═════ Information supplied ═════
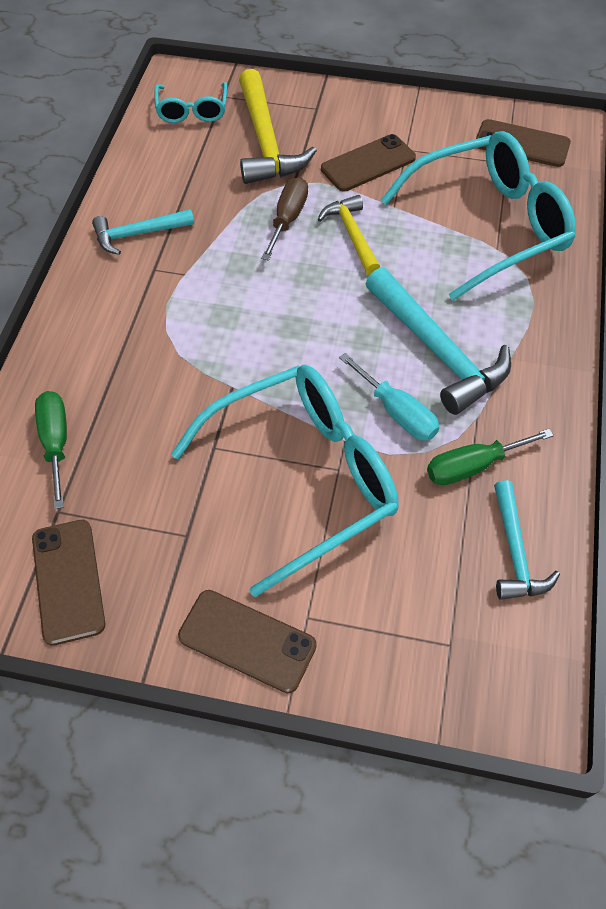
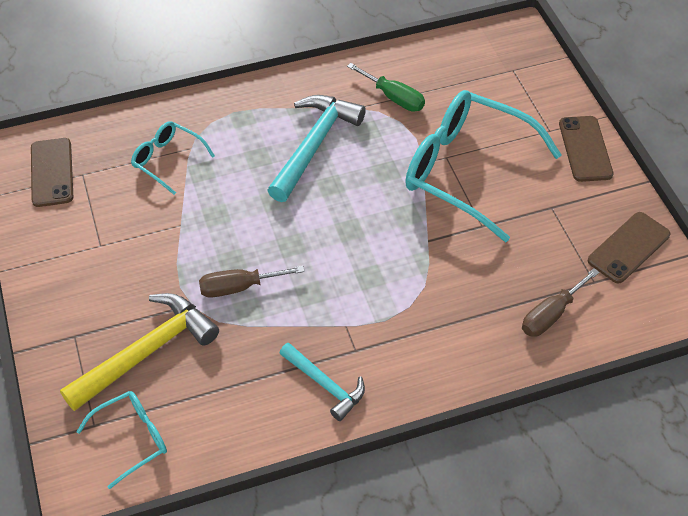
camera: 120 degrees left, 5 degrees down
(56, 443) = (551, 314): green screwdriver -> brown screwdriver
(352, 235) = (231, 237): yellow hammer -> none
(368, 164) = (135, 263): brown phone -> none
(397, 412) = (381, 146): turquoise screwdriver -> none
(489, 225) = (167, 160): turquoise glasses -> turquoise glasses, size x0.49
(515, 551) = (436, 63): turquoise hammer -> none

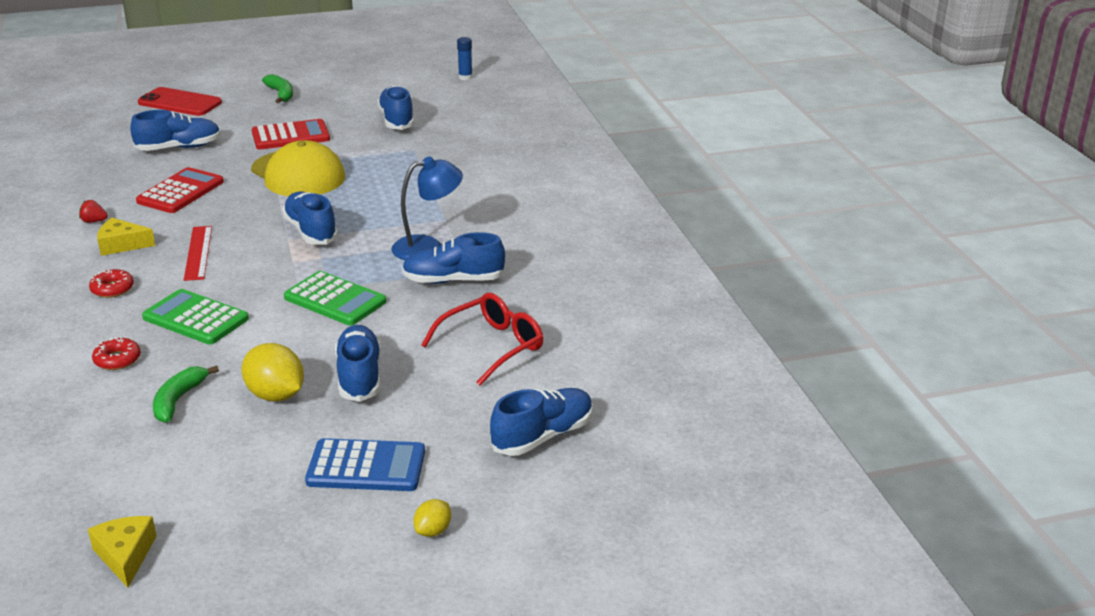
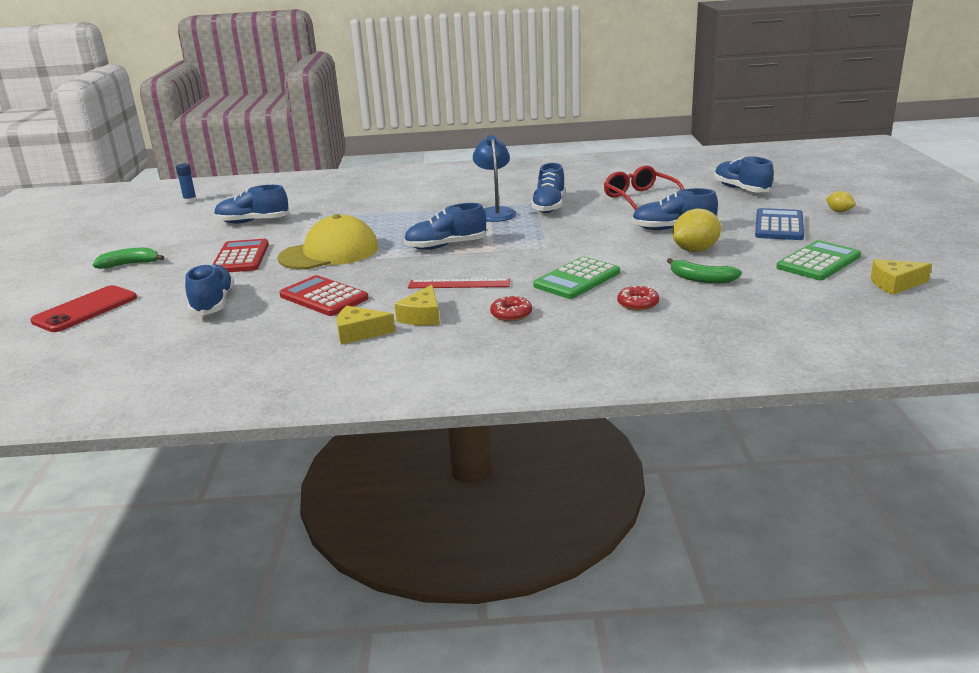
camera: 75 degrees left, 5 degrees down
(94, 221) = (359, 333): red strawberry -> yellow cheese
(335, 300) = (564, 236): green calculator -> green calculator (818, 262)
═════
Task prompt:
Find every line in the records above that contains the word "green", and copy each one.

Answer space:
(56, 443) = (551, 314): green screwdriver -> brown screwdriver
(335, 300) = (564, 236): green calculator -> green calculator (818, 262)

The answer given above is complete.